> What you need to do:
Return exactly, please, the line that contains "none -> black brick E2:E3 level 2" and every line after it through the end of the material that follows, leaving pictures aside.

> Data for processing:
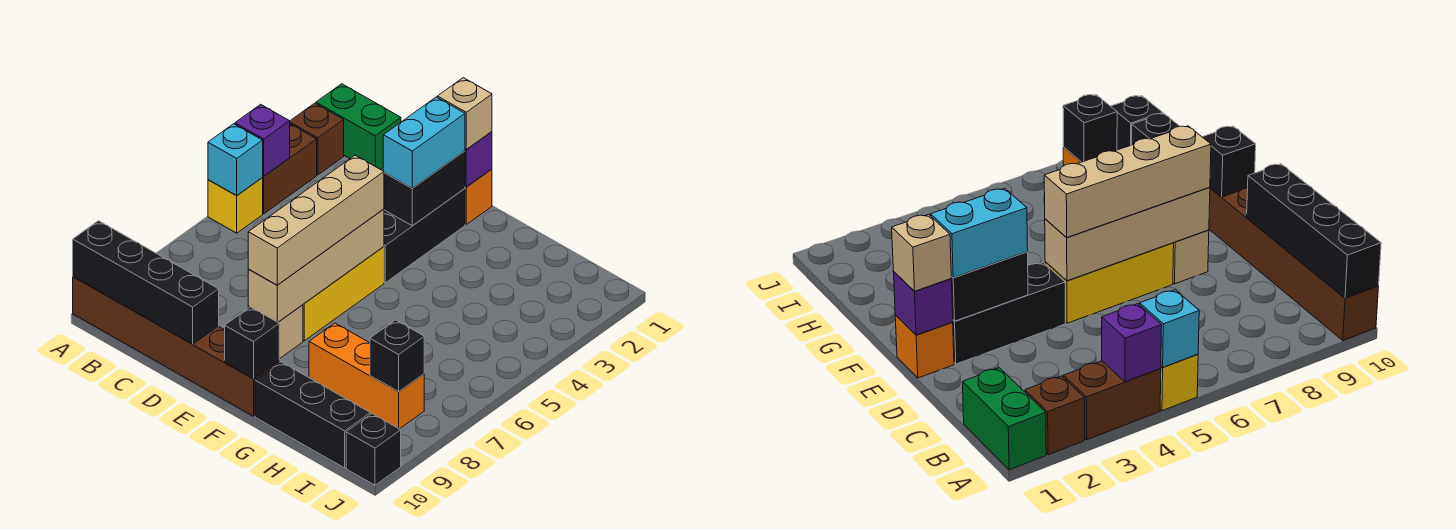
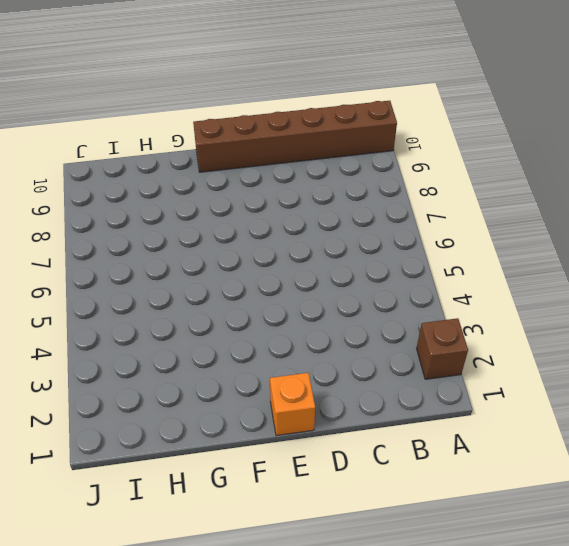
none -> green brick A1:B1 level 1
none -> brown brick A3:A4 level 1
none -> yellow brick A5 level 1

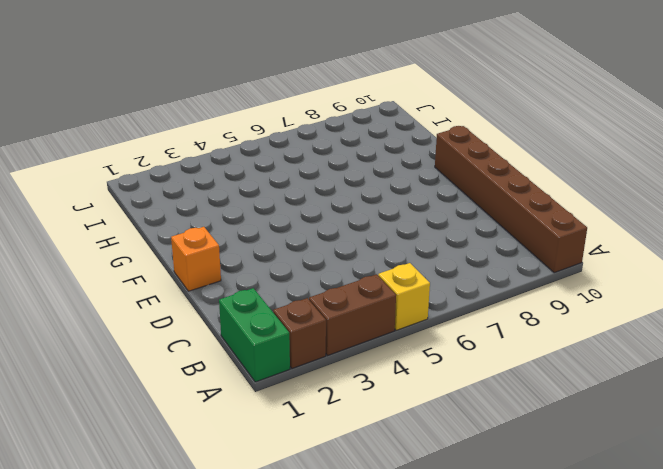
none -> black brick E2:E4 level 1
none -> yellow brick E5:E7 level 1
none -> tan brick E8 level 1

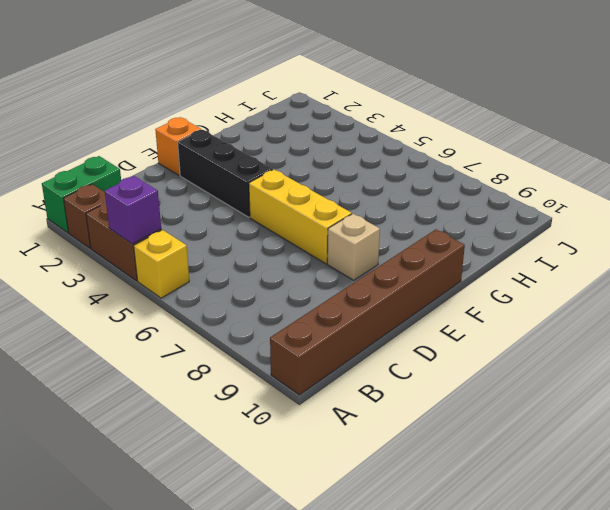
none -> orange brick G8:I8 level 1
none -> black brick G10:I10 level 1
none -> black brick J10 level 1

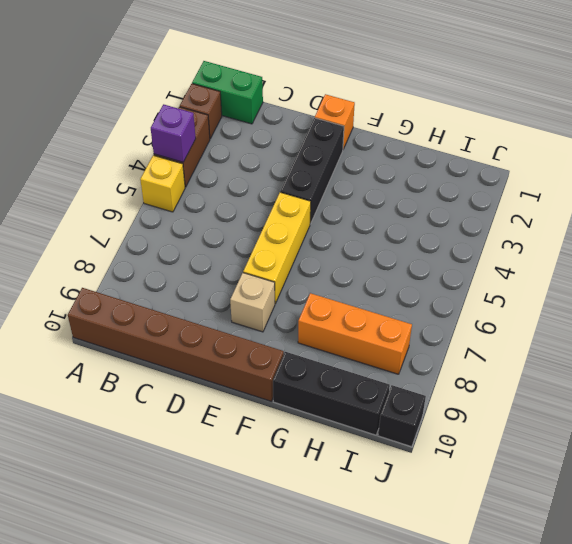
none -> cyan brick A5 level 2
none -> black brick A10:D10 level 2
none -> purple brick E1 level 2

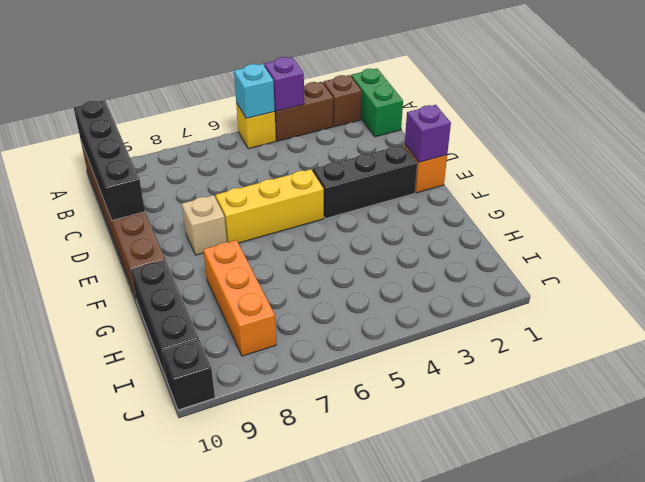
none -> black brick E2:E3 level 2
none -> tan brick E5:E8 level 2
none -> black brick F10 level 2

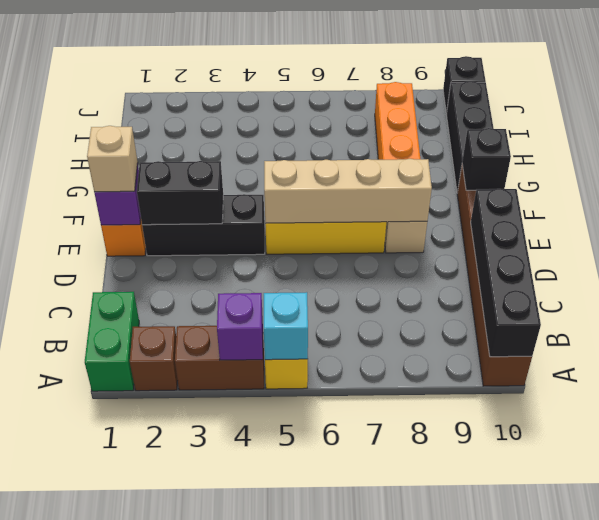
none -> black brick I8 level 2
none -> cyan brick E2:E3 level 3
none -> tan brick E5:E8 level 3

> Reply to the task:
none -> black brick E2:E3 level 2
none -> tan brick E5:E8 level 2
none -> black brick F10 level 2

none -> black brick I8 level 2
none -> cyan brick E2:E3 level 3
none -> tan brick E5:E8 level 3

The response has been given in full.